- _What you are asked to do_: The listing below contains a span that opens with the line containing "cyan brick I6:J6" and closes with the line containing "pink slope B1:B3". Return that span exactly.

- _Data for this task_:
>>>

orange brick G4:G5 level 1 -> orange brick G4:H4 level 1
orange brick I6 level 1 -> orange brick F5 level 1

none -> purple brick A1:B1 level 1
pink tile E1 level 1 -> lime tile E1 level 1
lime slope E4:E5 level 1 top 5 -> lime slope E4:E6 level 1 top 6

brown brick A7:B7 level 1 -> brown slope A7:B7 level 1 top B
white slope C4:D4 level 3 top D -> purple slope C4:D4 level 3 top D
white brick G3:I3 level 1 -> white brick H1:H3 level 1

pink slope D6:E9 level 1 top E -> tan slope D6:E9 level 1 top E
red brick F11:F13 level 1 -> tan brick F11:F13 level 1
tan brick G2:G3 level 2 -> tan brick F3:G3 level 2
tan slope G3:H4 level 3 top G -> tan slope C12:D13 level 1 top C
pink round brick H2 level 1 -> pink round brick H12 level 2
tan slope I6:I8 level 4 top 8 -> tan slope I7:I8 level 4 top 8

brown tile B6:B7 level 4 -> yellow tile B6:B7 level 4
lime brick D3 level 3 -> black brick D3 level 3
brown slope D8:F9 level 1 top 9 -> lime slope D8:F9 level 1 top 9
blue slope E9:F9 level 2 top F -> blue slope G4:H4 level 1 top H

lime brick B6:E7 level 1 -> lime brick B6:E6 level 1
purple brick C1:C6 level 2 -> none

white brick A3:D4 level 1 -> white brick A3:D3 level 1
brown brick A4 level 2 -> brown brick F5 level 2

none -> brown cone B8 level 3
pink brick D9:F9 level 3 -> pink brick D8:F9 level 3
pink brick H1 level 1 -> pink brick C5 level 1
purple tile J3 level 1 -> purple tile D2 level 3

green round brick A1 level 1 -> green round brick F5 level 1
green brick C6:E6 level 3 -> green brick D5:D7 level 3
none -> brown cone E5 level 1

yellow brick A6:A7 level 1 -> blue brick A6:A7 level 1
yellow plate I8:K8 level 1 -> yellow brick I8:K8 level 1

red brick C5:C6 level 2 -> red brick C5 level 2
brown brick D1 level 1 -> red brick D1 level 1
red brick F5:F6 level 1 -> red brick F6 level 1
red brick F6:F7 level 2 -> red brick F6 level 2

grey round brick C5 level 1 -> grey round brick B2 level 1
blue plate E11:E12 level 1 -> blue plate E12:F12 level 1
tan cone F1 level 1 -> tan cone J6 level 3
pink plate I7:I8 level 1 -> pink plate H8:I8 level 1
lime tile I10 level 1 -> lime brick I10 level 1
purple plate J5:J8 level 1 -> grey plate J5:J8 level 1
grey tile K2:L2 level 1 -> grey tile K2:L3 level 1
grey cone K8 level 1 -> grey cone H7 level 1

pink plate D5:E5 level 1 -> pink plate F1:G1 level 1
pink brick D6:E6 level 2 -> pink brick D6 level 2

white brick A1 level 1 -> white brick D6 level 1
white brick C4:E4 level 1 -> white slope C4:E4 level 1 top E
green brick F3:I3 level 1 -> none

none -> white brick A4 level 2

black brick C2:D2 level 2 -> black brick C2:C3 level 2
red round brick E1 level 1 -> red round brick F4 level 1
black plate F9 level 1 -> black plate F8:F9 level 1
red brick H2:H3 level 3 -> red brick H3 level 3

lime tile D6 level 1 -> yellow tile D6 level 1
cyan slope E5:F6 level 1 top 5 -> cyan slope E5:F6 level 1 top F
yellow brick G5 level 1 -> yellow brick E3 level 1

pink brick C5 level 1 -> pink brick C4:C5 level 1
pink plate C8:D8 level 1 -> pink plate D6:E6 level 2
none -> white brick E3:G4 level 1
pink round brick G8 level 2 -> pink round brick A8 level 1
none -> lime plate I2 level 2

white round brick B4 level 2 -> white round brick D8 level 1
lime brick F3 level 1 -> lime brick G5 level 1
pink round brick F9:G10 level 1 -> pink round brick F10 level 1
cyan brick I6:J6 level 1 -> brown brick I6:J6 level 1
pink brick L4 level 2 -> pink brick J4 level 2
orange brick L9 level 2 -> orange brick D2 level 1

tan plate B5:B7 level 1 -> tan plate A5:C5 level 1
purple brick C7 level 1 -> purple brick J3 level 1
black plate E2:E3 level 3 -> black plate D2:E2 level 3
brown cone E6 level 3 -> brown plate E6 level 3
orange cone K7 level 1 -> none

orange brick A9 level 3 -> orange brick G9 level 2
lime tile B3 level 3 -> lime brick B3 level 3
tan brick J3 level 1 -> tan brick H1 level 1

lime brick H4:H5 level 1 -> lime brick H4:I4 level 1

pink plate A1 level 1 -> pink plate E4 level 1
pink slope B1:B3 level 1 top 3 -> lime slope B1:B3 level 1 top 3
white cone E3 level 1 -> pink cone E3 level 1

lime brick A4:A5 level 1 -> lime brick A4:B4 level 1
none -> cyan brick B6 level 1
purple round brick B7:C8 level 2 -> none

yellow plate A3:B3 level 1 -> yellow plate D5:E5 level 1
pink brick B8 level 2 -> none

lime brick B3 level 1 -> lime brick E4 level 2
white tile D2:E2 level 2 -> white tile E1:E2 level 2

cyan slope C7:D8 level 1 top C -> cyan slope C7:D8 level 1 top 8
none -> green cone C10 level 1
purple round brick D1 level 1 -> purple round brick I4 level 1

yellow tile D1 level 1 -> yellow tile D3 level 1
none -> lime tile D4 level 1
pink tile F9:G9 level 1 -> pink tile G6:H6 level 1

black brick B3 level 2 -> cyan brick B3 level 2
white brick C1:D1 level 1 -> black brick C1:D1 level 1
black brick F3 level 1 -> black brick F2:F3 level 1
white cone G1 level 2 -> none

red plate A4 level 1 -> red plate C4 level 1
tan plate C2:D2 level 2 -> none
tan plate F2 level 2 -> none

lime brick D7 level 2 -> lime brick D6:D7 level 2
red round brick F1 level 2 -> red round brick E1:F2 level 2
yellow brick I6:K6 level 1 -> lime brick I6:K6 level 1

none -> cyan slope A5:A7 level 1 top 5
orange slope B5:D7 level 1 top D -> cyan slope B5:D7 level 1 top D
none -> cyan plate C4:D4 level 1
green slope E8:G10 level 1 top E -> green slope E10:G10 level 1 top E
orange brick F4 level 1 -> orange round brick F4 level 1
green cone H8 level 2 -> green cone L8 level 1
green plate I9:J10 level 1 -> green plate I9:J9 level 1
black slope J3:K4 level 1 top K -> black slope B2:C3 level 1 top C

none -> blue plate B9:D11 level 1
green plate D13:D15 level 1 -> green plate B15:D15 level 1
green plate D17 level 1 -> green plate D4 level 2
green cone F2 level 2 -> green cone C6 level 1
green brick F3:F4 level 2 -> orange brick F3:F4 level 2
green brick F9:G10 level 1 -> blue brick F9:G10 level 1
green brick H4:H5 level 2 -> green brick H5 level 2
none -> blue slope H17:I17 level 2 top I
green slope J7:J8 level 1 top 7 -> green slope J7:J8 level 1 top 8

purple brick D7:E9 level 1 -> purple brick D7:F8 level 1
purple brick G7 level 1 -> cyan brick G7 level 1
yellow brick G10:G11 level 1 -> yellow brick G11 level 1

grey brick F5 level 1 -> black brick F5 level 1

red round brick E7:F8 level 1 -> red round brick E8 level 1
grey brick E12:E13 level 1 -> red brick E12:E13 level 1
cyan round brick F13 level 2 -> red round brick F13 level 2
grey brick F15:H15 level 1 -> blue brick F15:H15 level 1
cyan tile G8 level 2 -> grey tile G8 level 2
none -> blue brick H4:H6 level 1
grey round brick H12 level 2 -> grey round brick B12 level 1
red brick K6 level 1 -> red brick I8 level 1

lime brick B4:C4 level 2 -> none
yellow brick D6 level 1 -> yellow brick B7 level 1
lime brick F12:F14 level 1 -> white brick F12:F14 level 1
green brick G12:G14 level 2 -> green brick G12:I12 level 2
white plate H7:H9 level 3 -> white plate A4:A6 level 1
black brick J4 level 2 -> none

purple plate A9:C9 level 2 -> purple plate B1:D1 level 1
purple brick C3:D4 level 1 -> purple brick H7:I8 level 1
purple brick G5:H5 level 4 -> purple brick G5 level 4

<<<

- _Exercise answer_:
cyan brick I6:J6 level 1 -> brown brick I6:J6 level 1
pink brick L4 level 2 -> pink brick J4 level 2
orange brick L9 level 2 -> orange brick D2 level 1

tan plate B5:B7 level 1 -> tan plate A5:C5 level 1
purple brick C7 level 1 -> purple brick J3 level 1
black plate E2:E3 level 3 -> black plate D2:E2 level 3
brown cone E6 level 3 -> brown plate E6 level 3
orange cone K7 level 1 -> none

orange brick A9 level 3 -> orange brick G9 level 2
lime tile B3 level 3 -> lime brick B3 level 3
tan brick J3 level 1 -> tan brick H1 level 1

lime brick H4:H5 level 1 -> lime brick H4:I4 level 1

pink plate A1 level 1 -> pink plate E4 level 1
pink slope B1:B3 level 1 top 3 -> lime slope B1:B3 level 1 top 3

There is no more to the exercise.